* [EXERCISE AIM]
Where a record contains an image, leave the image out and print the rest exactly.

(Spatial object tracking data)
----

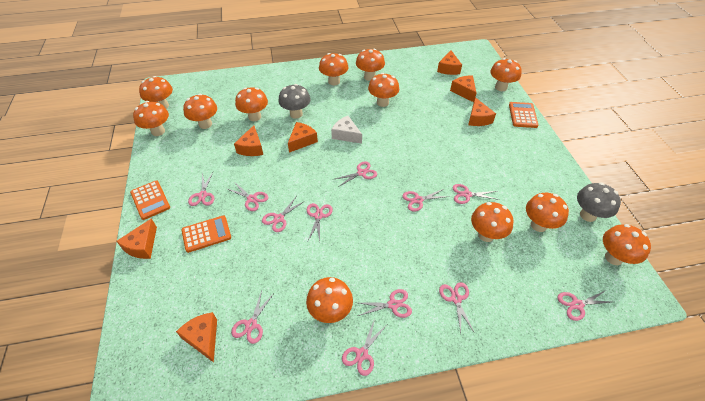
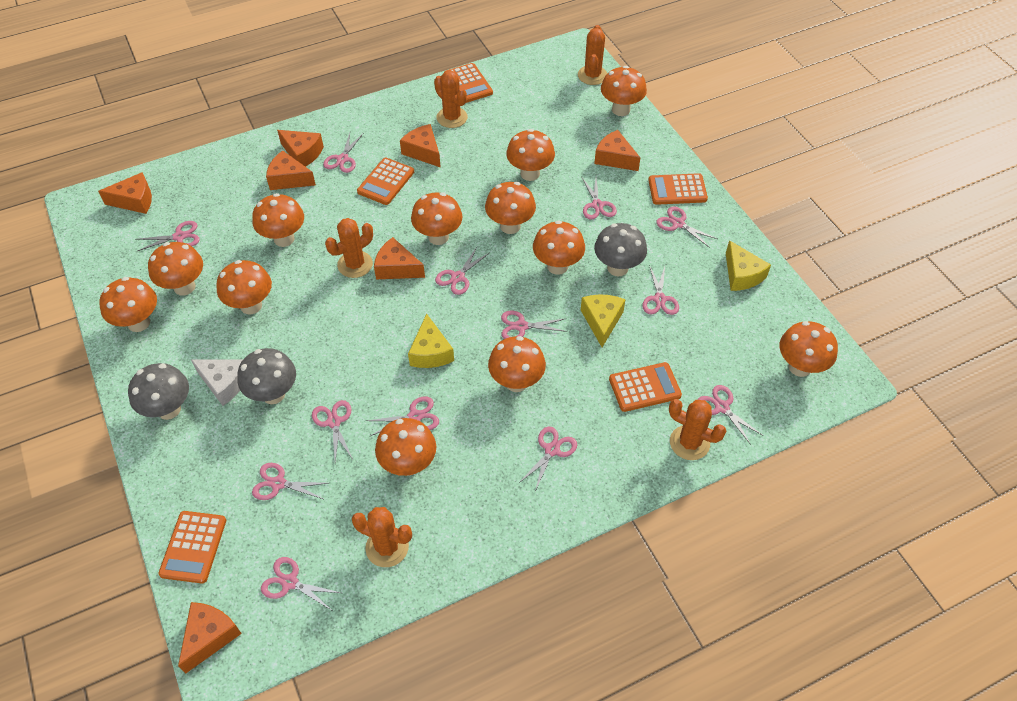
grey mushroom: 2 -> 3
orange cactus: 0 -> 5
orange calculator: 3 -> 5
pink scissors: 12 -> 13
yellow cheese: 0 -> 3

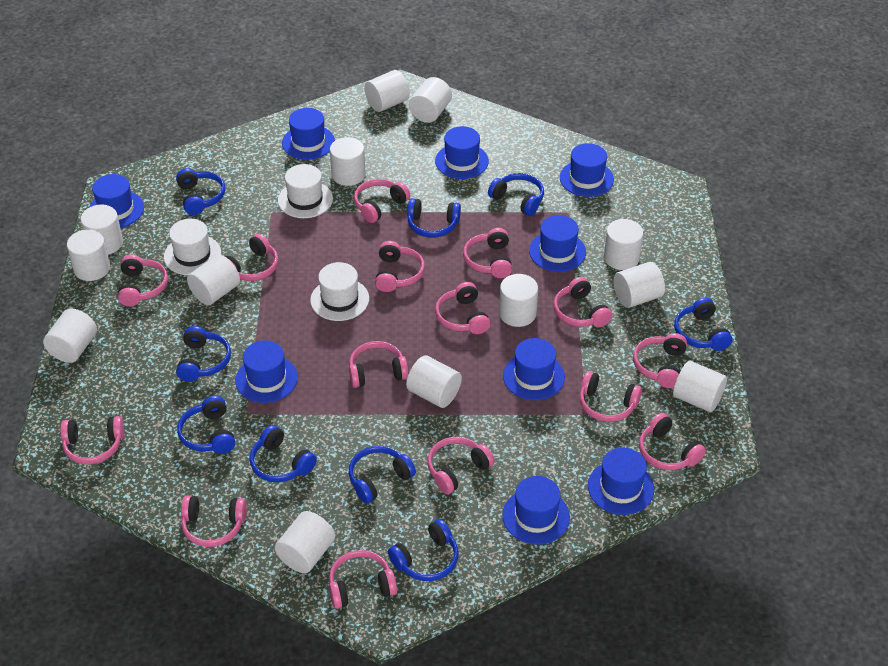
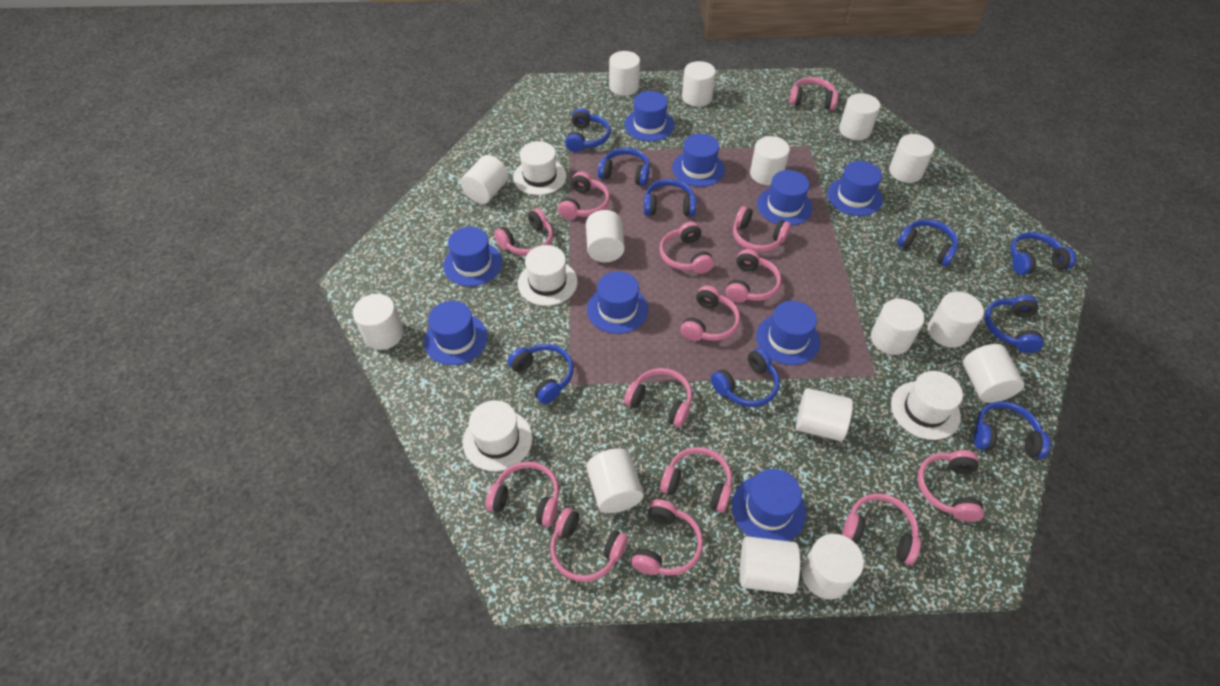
pink headphones: 15 -> 14
white cylinder: 13 -> 15
white hat: 3 -> 4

----

* [FINISHED TASK]
grey mushroom: 2 -> 3
orange cactus: 0 -> 5
orange calculator: 3 -> 5
pink scissors: 12 -> 13
yellow cheese: 0 -> 3

pink headphones: 15 -> 14
white cylinder: 13 -> 15
white hat: 3 -> 4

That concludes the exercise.